> **Exercise goal**
Print all the data below exactly, without images.

------------------------------------------------------------

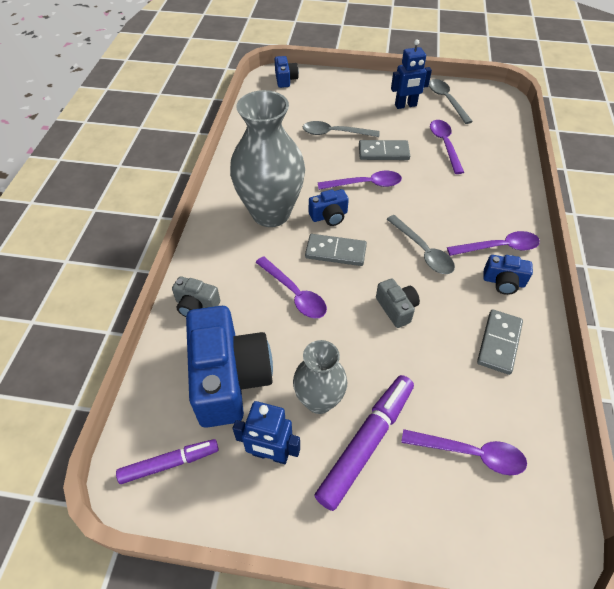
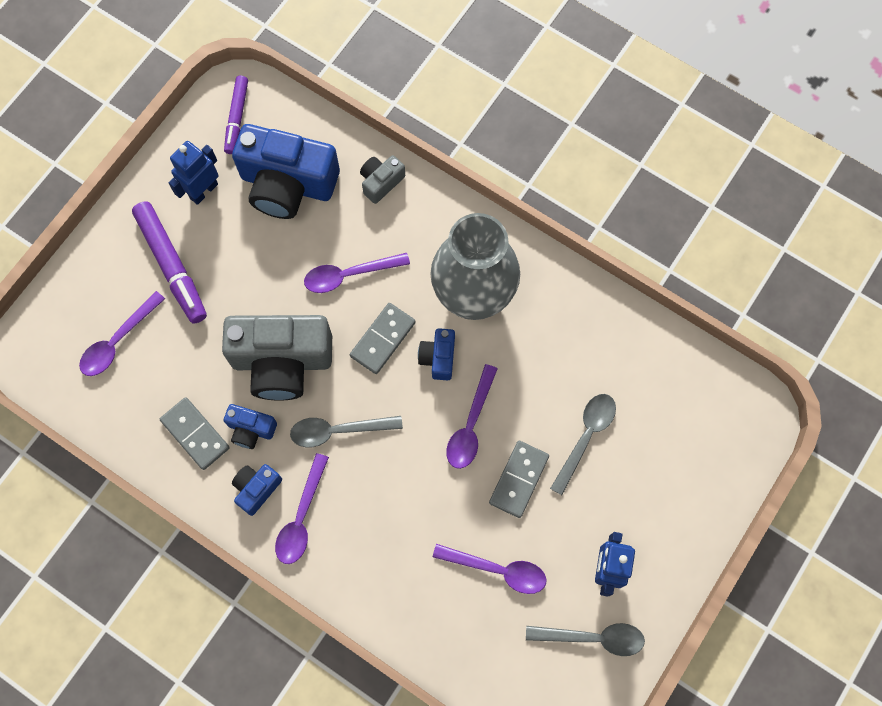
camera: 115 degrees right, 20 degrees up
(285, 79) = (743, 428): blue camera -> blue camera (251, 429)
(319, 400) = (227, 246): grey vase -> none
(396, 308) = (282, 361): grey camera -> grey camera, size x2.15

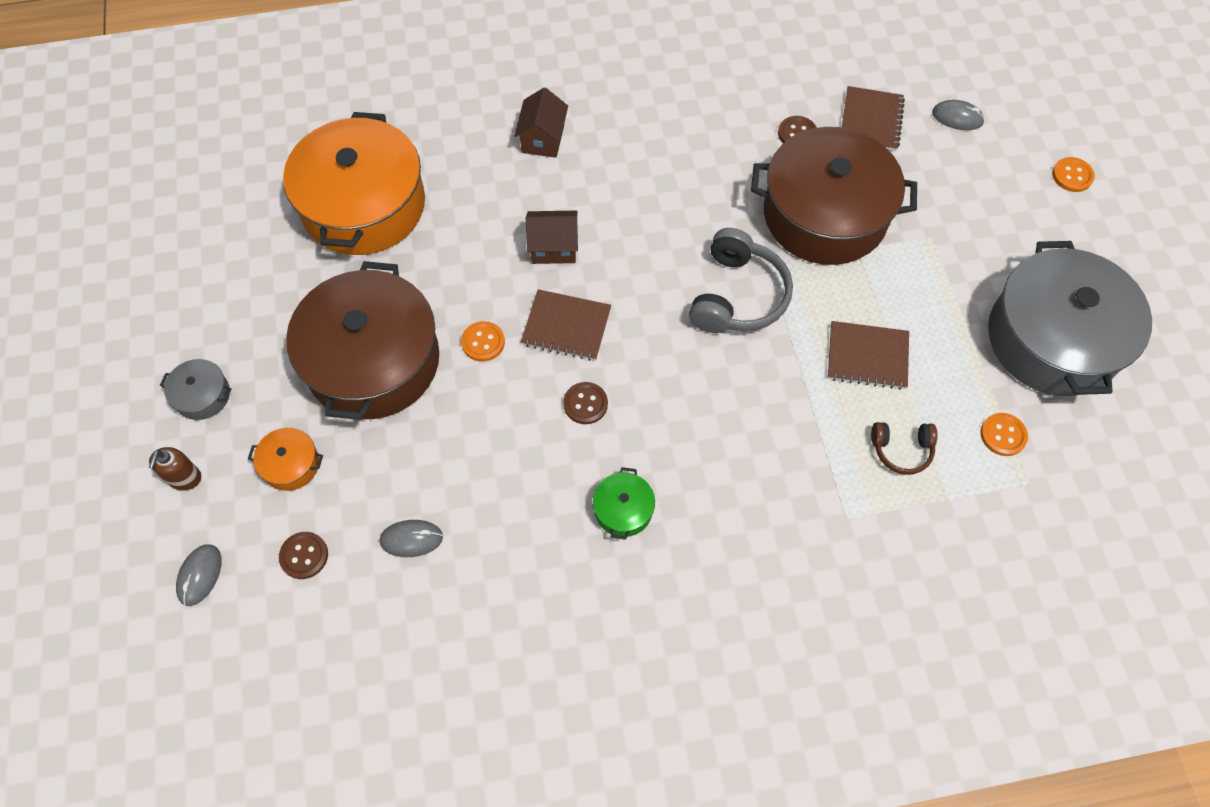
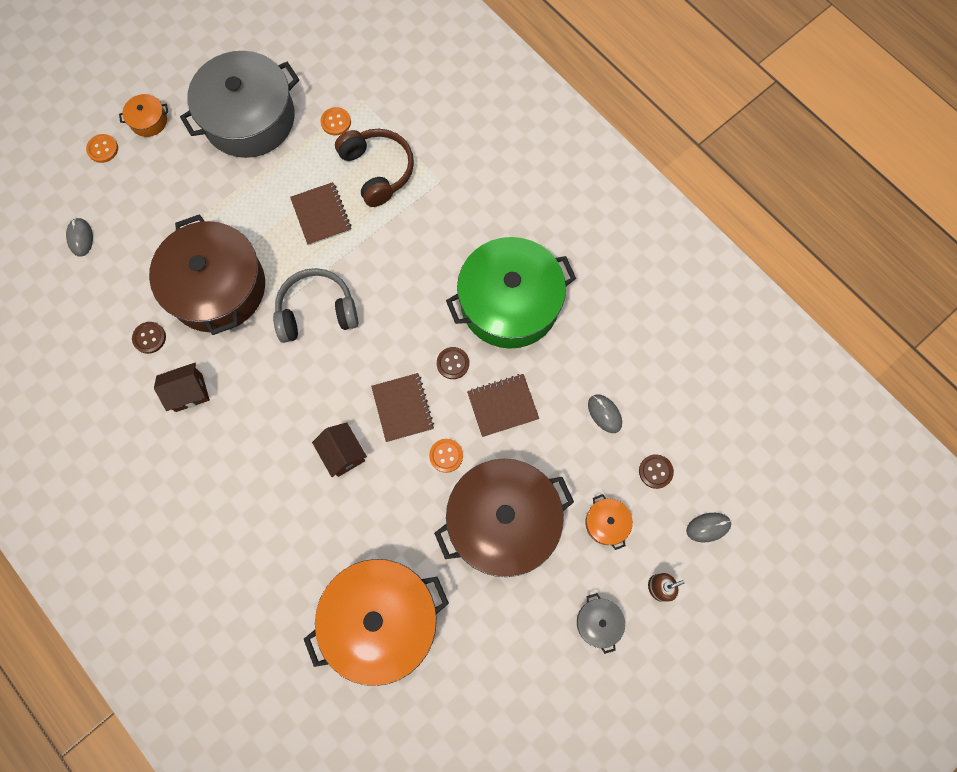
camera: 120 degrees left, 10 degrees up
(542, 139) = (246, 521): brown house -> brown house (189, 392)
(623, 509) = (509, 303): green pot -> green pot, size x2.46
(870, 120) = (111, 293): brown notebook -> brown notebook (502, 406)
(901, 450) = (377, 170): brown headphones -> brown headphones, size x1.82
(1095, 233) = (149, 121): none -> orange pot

------------------------------------------------------------

> **Written response**
camera: 115 degrees right, 20 degrees up
(285, 79) = (743, 428): blue camera -> blue camera (251, 429)
(319, 400) = (227, 246): grey vase -> none
(396, 308) = (282, 361): grey camera -> grey camera, size x2.15

camera: 120 degrees left, 10 degrees up
(542, 139) = (246, 521): brown house -> brown house (189, 392)
(623, 509) = (509, 303): green pot -> green pot, size x2.46
(870, 120) = (111, 293): brown notebook -> brown notebook (502, 406)
(901, 450) = (377, 170): brown headphones -> brown headphones, size x1.82
(1095, 233) = (149, 121): none -> orange pot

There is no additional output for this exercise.